## Problem statement
Reproduce, exactly and in full, the records that follow, minus any pictures.

※ ※ ※

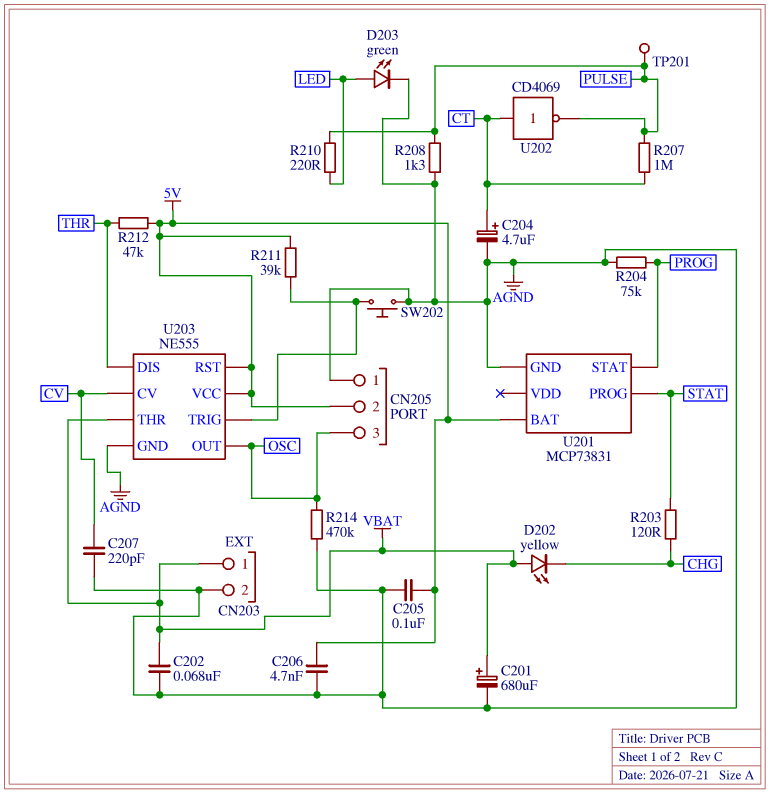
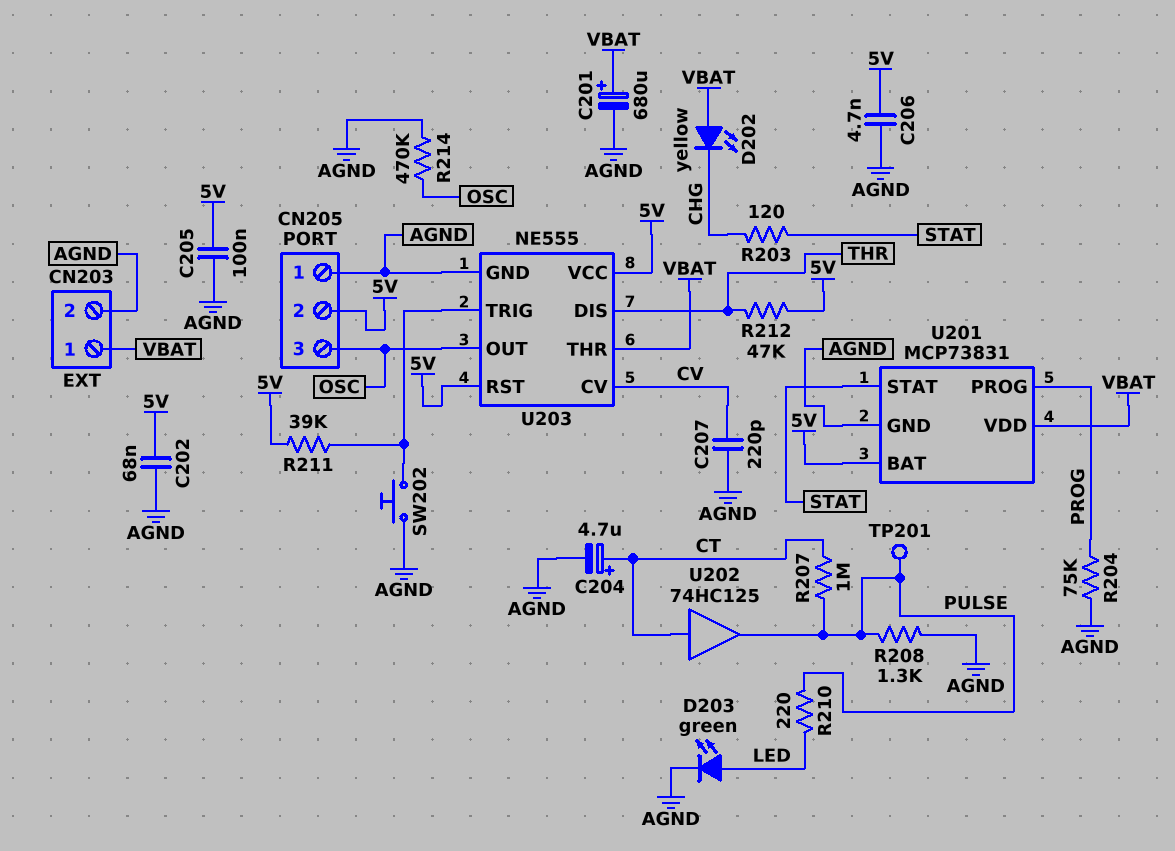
C202: 68nF (AGND, VBAT) -> 68nF (5V, AGND)
U201 pin PROG: STAT -> PROG
U201 pin STAT: PROG -> STAT
U201 pin VDD: none -> VBAT
U202: NOT CD4069 (in CT, out PULSE) -> buffer 74HC125 (in CT, out PULSE)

※ ※ ※

## Result of the task
C202: 68nF (AGND, VBAT) -> 68nF (5V, AGND)
U201 pin PROG: STAT -> PROG
U201 pin STAT: PROG -> STAT
U201 pin VDD: none -> VBAT
U202: NOT CD4069 (in CT, out PULSE) -> buffer 74HC125 (in CT, out PULSE)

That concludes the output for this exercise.